• _Task requirements_: The answer consists of the lines from the line holding "D1: LED orange" through the last line of the entries, retyped exactly, and nothing else. No pictures belong in it.
____ Material provided
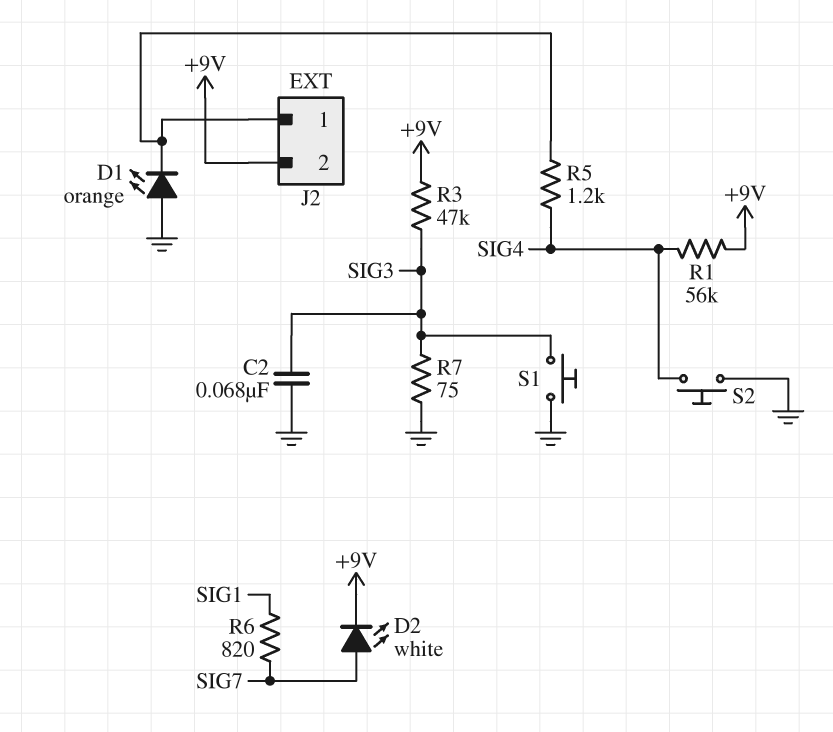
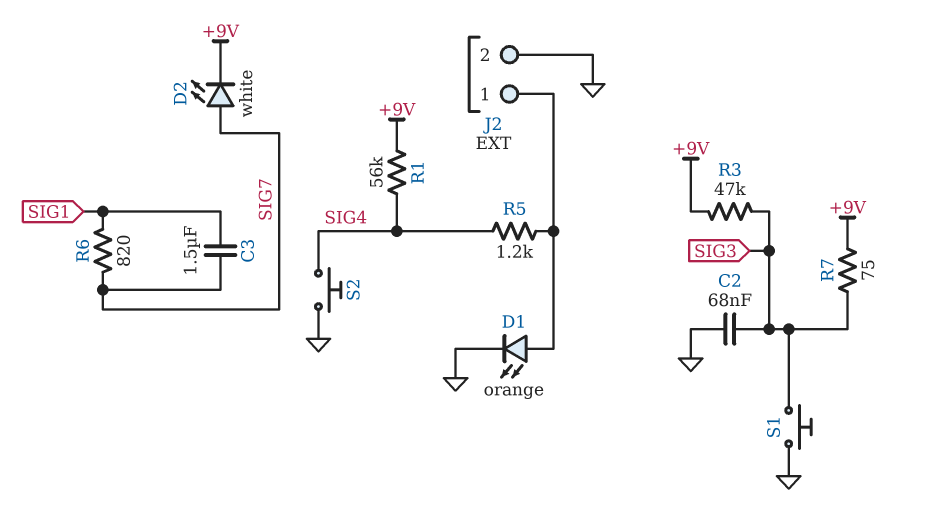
C3: none -> 1.5uF (SIG1, SIG7)
D1: LED orange (A GND, K J2/1) -> LED orange (A J2/1, K GND)
J2 pin 2: +9V -> GND
R7: 75 (GND, SIG3) -> 75 (+9V, SIG3)

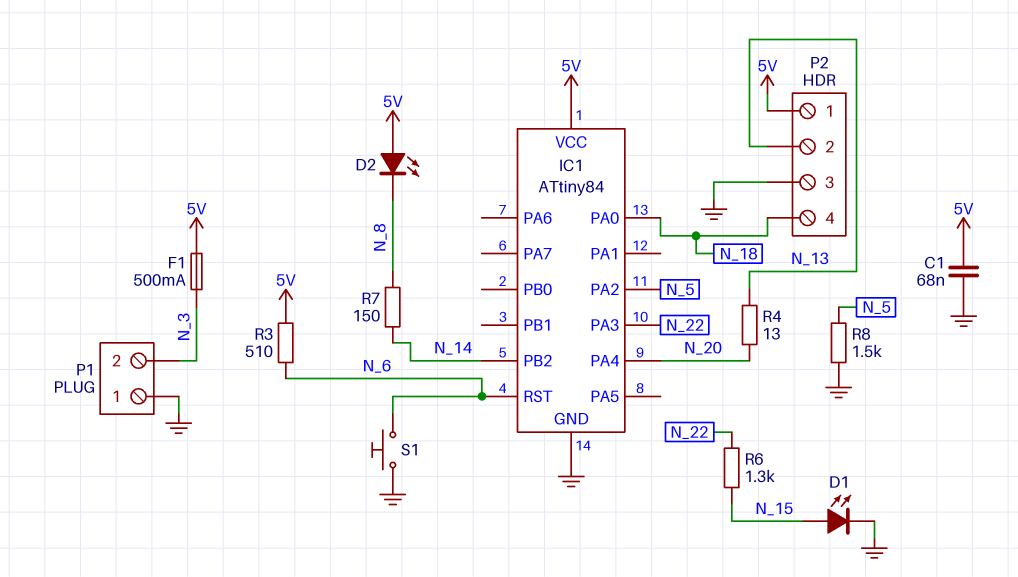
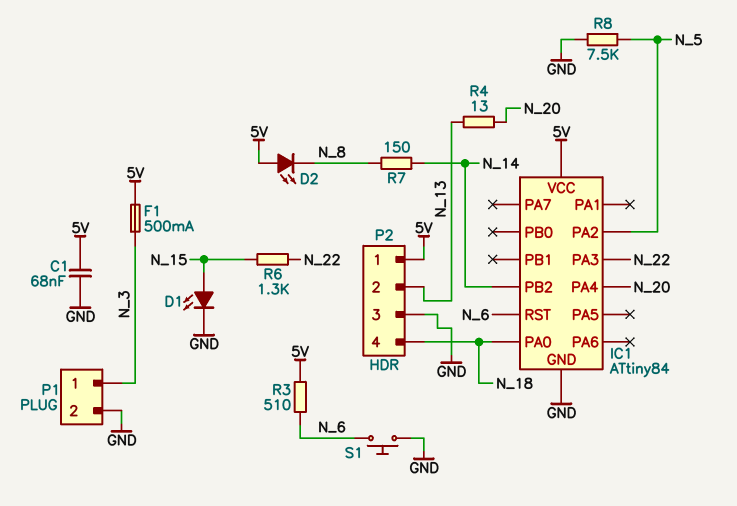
P1 pin 1: GND -> N_3
P1 pin 2: N_3 -> GND
R8: 1.5k (GND, N_5) -> 7.5k (GND, N_5)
________
• _Response to the exercise_:
D1: LED orange (A GND, K J2/1) -> LED orange (A J2/1, K GND)
J2 pin 2: +9V -> GND
R7: 75 (GND, SIG3) -> 75 (+9V, SIG3)

P1 pin 1: GND -> N_3
P1 pin 2: N_3 -> GND
R8: 1.5k (GND, N_5) -> 7.5k (GND, N_5)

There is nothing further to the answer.